To do: Nothing but the pictures should go missing; return all the entries below exactly.

Excerpted data:
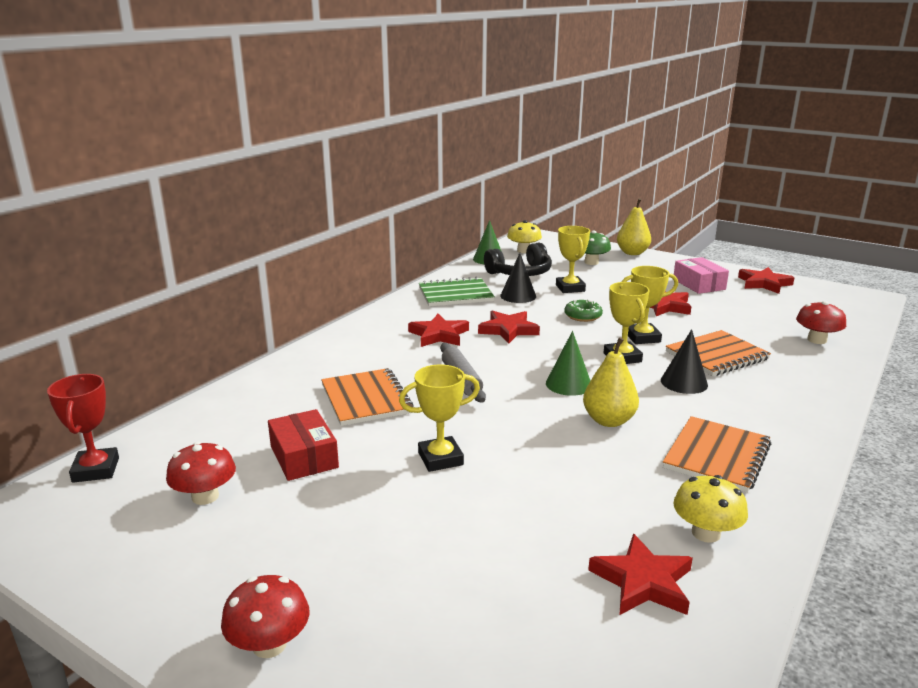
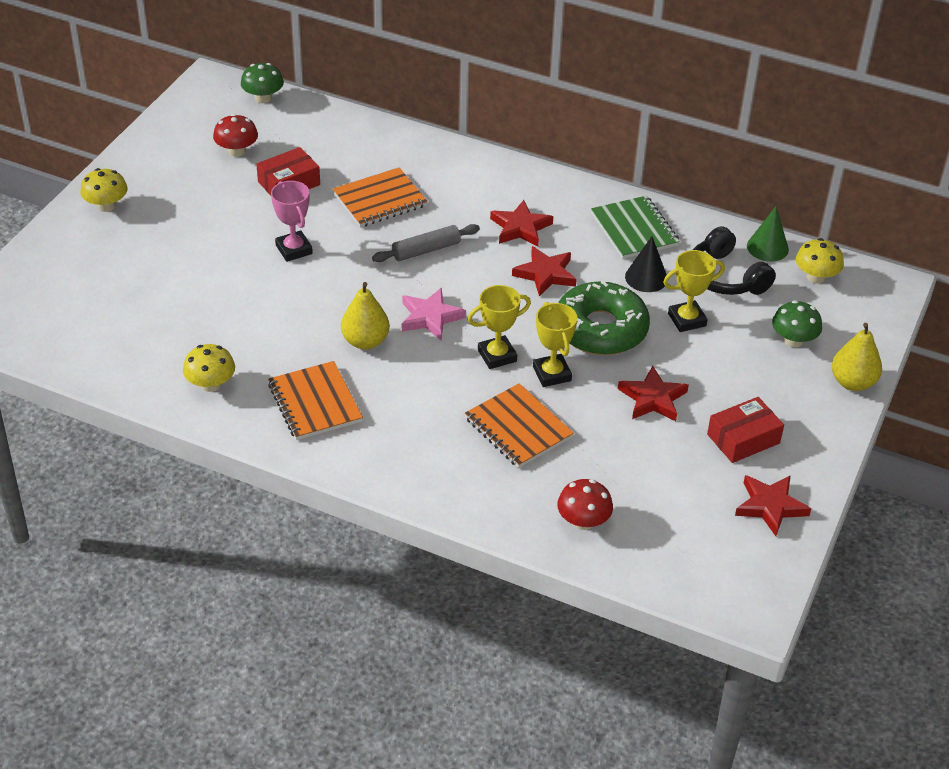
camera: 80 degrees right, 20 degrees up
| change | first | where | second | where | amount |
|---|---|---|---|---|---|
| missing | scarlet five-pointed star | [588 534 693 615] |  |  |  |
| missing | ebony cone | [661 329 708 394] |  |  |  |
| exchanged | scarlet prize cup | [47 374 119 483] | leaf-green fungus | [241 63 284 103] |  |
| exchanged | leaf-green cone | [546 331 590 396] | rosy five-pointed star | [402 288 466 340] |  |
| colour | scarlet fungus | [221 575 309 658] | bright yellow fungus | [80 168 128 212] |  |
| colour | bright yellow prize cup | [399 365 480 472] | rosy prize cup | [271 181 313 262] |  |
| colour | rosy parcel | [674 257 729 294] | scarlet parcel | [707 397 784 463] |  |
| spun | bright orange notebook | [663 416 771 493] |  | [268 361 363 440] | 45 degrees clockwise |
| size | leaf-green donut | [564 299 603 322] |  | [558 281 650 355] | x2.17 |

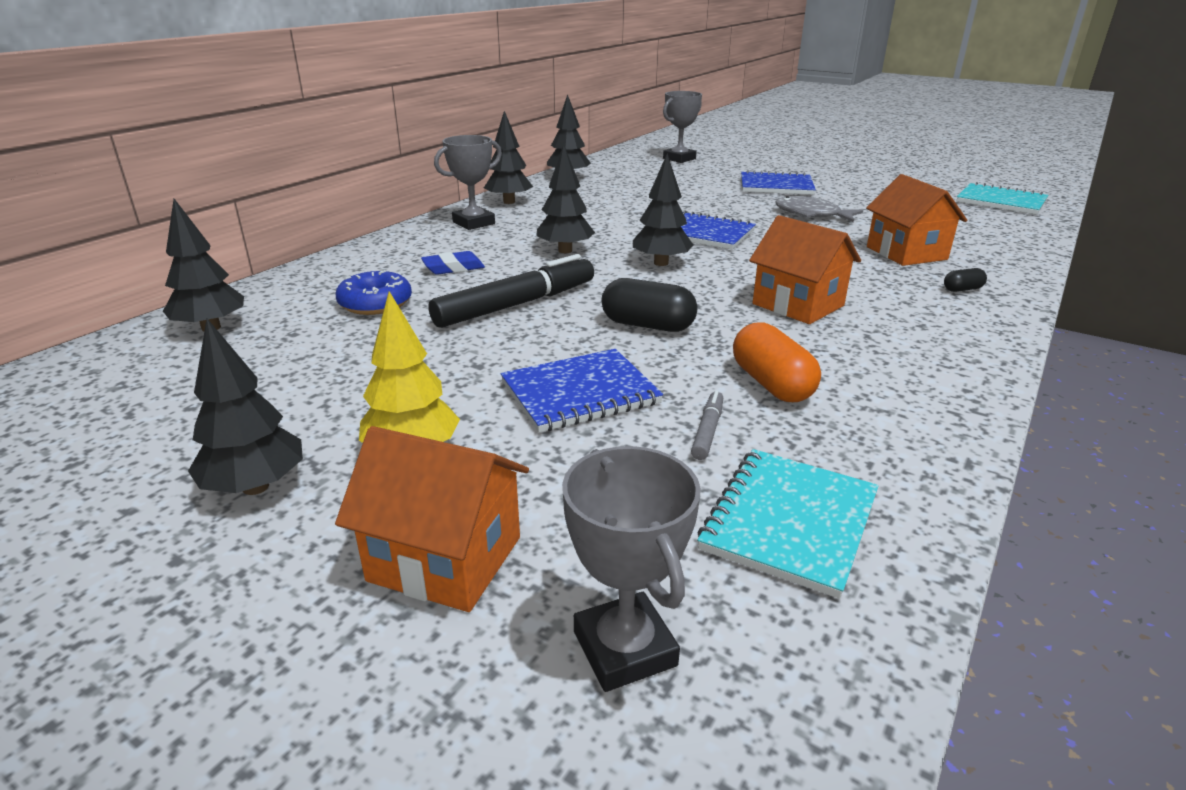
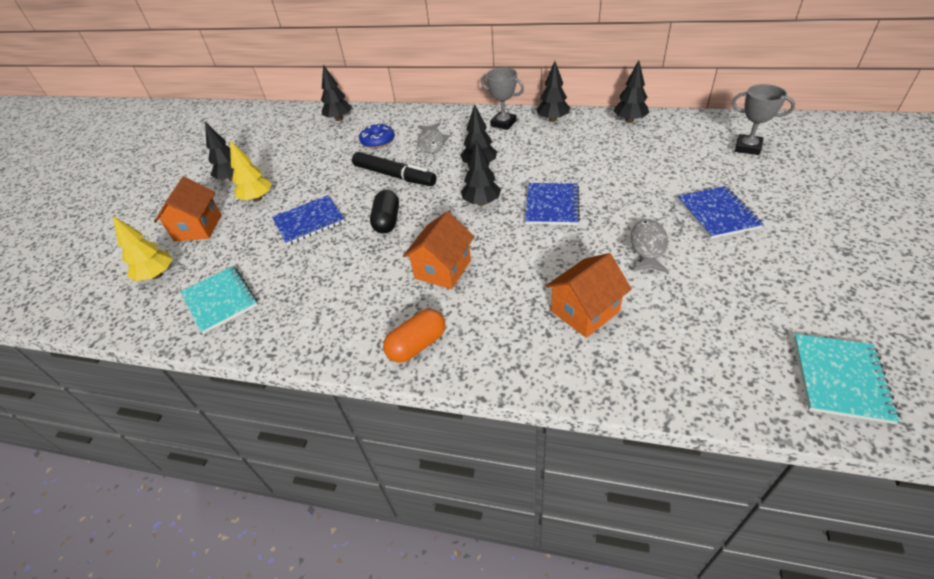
camera: 75 degrees right, 15 degrees up
| change | first | where | second | where | amount |
|---|---|---|---|---|---|
| missing | grey felt pen | [691 391 723 460] |  |  |  |
| missing | ebony pill | [944 268 987 292] |  |  |  |
| relocated | bright orange pill | [733 323 821 402] |  | [383 309 446 363] |  |
| exchanged | cobalt eraser | [421 251 485 275] | grey toy fish | [417 123 450 153] |  |
| exchanged | grey prize cup | [562 446 701 692] | bright yellow toy tree | [113 216 172 281] |  |
| spun | cobalt notebook | [501 349 663 433] |  | [272 195 345 245] | 75 degrees counterclockwise |
| spun | teal notebook | [697 449 879 599] |  | [180 266 258 334] | 45 degrees clockwise |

Response for this exercise:
camera: 80 degrees right, 20 degrees up
| change | first | where | second | where | amount |
|---|---|---|---|---|---|
| missing | scarlet five-pointed star | [588 534 693 615] |  |  |  |
| missing | ebony cone | [661 329 708 394] |  |  |  |
| exchanged | scarlet prize cup | [47 374 119 483] | leaf-green fungus | [241 63 284 103] |  |
| exchanged | leaf-green cone | [546 331 590 396] | rosy five-pointed star | [402 288 466 340] |  |
| colour | scarlet fungus | [221 575 309 658] | bright yellow fungus | [80 168 128 212] |  |
| colour | bright yellow prize cup | [399 365 480 472] | rosy prize cup | [271 181 313 262] |  |
| colour | rosy parcel | [674 257 729 294] | scarlet parcel | [707 397 784 463] |  |
| spun | bright orange notebook | [663 416 771 493] |  | [268 361 363 440] | 45 degrees clockwise |
| size | leaf-green donut | [564 299 603 322] |  | [558 281 650 355] | x2.17 |

camera: 75 degrees right, 15 degrees up
| change | first | where | second | where | amount |
|---|---|---|---|---|---|
| missing | grey felt pen | [691 391 723 460] |  |  |  |
| missing | ebony pill | [944 268 987 292] |  |  |  |
| relocated | bright orange pill | [733 323 821 402] |  | [383 309 446 363] |  |
| exchanged | cobalt eraser | [421 251 485 275] | grey toy fish | [417 123 450 153] |  |
| exchanged | grey prize cup | [562 446 701 692] | bright yellow toy tree | [113 216 172 281] |  |
| spun | cobalt notebook | [501 349 663 433] |  | [272 195 345 245] | 75 degrees counterclockwise |
| spun | teal notebook | [697 449 879 599] |  | [180 266 258 334] | 45 degrees clockwise |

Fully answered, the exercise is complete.